▶ _Task_
Apart from the pictures, every record here must be copied word for word.

[Per-object count records]
□ □ □ □ □

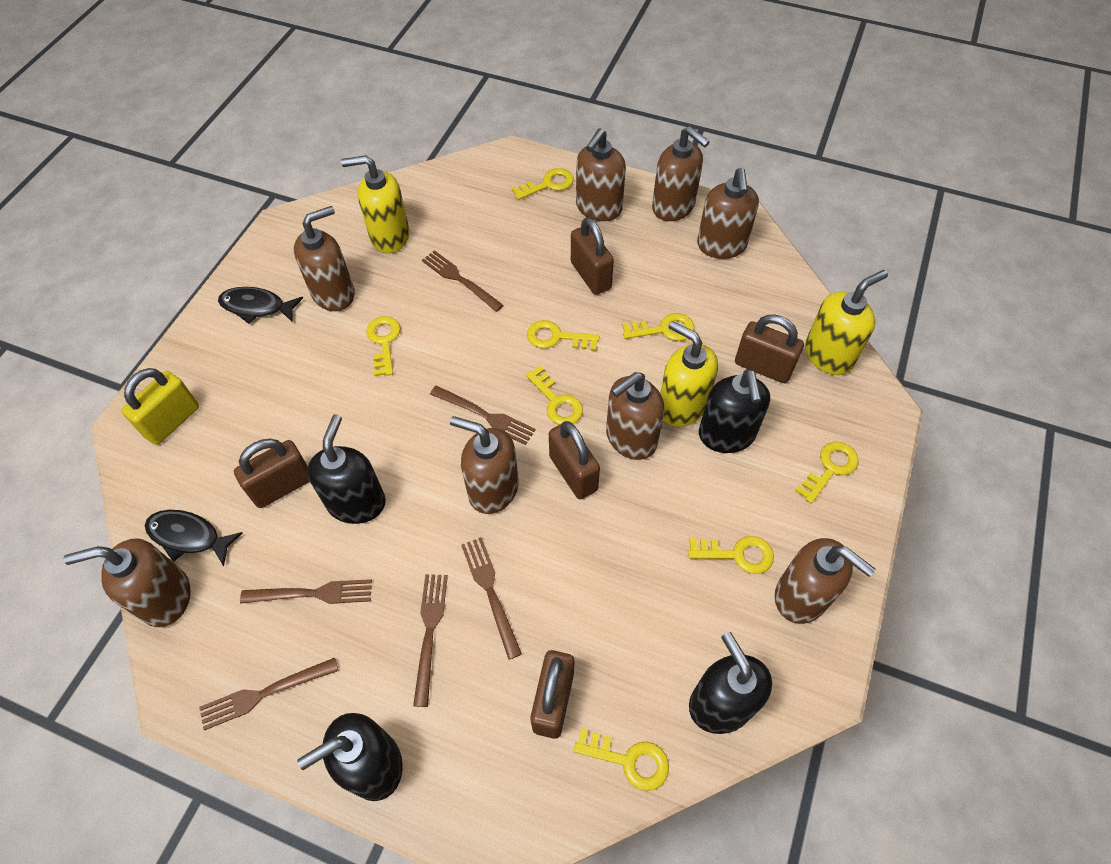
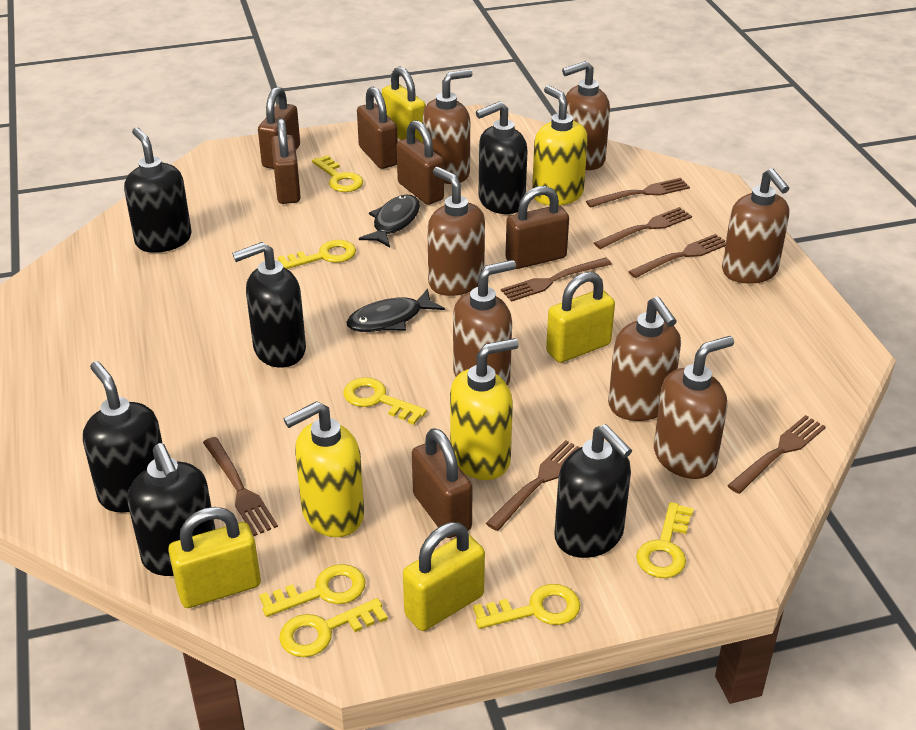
black soap dispenser: 4 -> 6
brown fork: 6 -> 7
brown padlock: 5 -> 6
brown soap dispenser: 8 -> 7
yellow key: 8 -> 7
yellow padlock: 1 -> 4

□ □ □ □ □

▶ _Answer box_
black soap dispenser: 4 -> 6
brown fork: 6 -> 7
brown padlock: 5 -> 6
brown soap dispenser: 8 -> 7
yellow key: 8 -> 7
yellow padlock: 1 -> 4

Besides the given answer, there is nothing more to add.